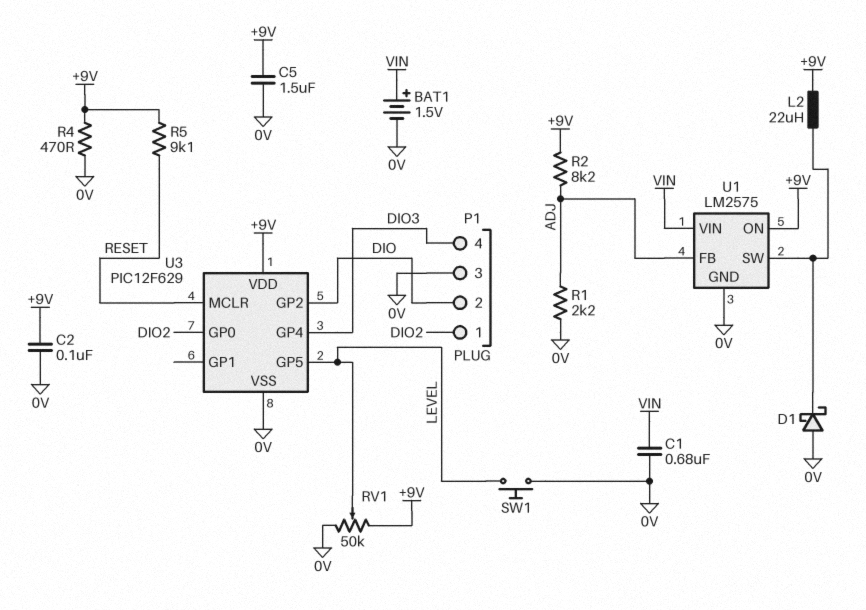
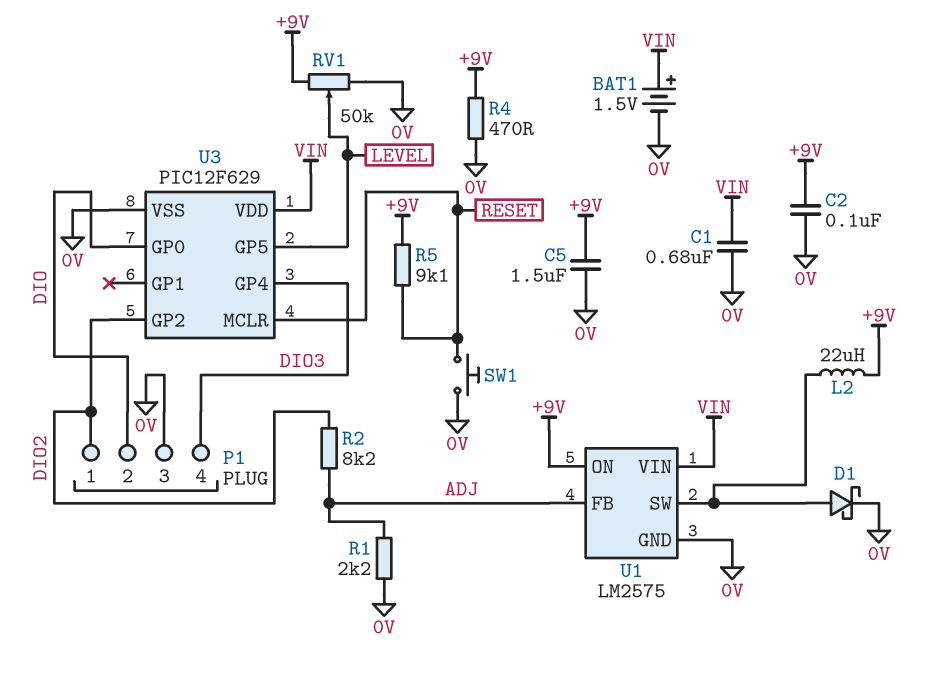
D1: schottky (A 0V, K U1/SW) -> schottky (A U1/SW, K 0V)
R2: 8.2k (+9V, ADJ) -> 8.2k (ADJ, DIO2)
SW1: button (0V, LEVEL) -> button (0V, RESET)
U3 pin GP0: DIO2 -> DIO
U3 pin GP2: DIO -> DIO2
U3 pin VDD: +9V -> VIN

- AIM OF THE TASK
Rewrite the data above exactly as given, but omit the images.

- EXPECTED ANSWER
D1: schottky (A 0V, K U1/SW) -> schottky (A U1/SW, K 0V)
R2: 8.2k (+9V, ADJ) -> 8.2k (ADJ, DIO2)
SW1: button (0V, LEVEL) -> button (0V, RESET)
U3 pin GP0: DIO2 -> DIO
U3 pin GP2: DIO -> DIO2
U3 pin VDD: +9V -> VIN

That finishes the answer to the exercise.